§ **Task objective**
Every entry that follows needs to be repeated exactly.

§ **Provided data**

━━━━

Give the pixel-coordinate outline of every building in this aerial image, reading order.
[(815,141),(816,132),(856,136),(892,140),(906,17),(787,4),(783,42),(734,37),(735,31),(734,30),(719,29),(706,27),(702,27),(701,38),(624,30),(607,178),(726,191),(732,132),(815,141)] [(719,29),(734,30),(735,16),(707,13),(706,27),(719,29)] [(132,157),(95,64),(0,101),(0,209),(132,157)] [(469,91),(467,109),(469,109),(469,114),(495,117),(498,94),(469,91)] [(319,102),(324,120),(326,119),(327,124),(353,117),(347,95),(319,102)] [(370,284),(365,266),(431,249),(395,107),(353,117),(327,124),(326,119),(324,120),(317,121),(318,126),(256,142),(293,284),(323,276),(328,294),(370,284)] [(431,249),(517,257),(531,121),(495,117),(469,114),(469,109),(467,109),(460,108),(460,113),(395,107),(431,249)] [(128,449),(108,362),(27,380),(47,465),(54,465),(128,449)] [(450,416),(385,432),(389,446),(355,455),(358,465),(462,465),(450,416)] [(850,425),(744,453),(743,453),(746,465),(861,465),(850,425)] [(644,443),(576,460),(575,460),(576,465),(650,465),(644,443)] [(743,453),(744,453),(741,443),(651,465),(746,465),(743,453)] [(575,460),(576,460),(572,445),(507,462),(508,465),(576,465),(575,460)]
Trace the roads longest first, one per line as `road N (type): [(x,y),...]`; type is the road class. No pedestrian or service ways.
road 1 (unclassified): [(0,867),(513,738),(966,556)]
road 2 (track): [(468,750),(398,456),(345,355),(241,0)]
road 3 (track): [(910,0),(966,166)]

━━━━

§ **Task result**
Give the pixel-coordinate outline of every building in this aerial image, reading order.
[(815,141),(816,132),(856,136),(892,140),(906,17),(787,4),(783,42),(734,37),(735,31),(734,30),(719,29),(706,27),(702,27),(701,38),(624,30),(607,178),(726,191),(732,132),(815,141)] [(719,29),(734,30),(735,16),(707,13),(706,27),(719,29)] [(132,157),(95,64),(0,101),(0,209),(132,157)] [(469,91),(467,109),(469,109),(469,114),(495,117),(498,94),(469,91)] [(319,102),(324,120),(326,119),(327,124),(353,117),(347,95),(319,102)] [(370,284),(365,266),(431,249),(395,107),(353,117),(327,124),(326,119),(324,120),(317,121),(318,126),(256,142),(293,284),(323,276),(328,294),(370,284)] [(431,249),(517,257),(531,121),(495,117),(469,114),(469,109),(467,109),(460,108),(460,113),(395,107),(431,249)] [(128,449),(108,362),(27,380),(47,465),(54,465),(128,449)] [(450,416),(385,432),(389,446),(355,455),(358,465),(462,465),(450,416)] [(850,425),(744,453),(743,453),(746,465),(861,465),(850,425)] [(644,443),(576,460),(575,460),(576,465),(650,465),(644,443)] [(743,453),(744,453),(741,443),(651,465),(746,465),(743,453)] [(575,460),(576,460),(572,445),(507,462),(508,465),(576,465),(575,460)]
Trace the roads longest first, one per line as `road N (type): [(x,y),...]`; type is the road class. No pedestrian or service ways.
road 1 (unclassified): [(0,867),(513,738),(966,556)]
road 2 (track): [(468,750),(398,456),(345,355),(241,0)]
road 3 (track): [(910,0),(966,166)]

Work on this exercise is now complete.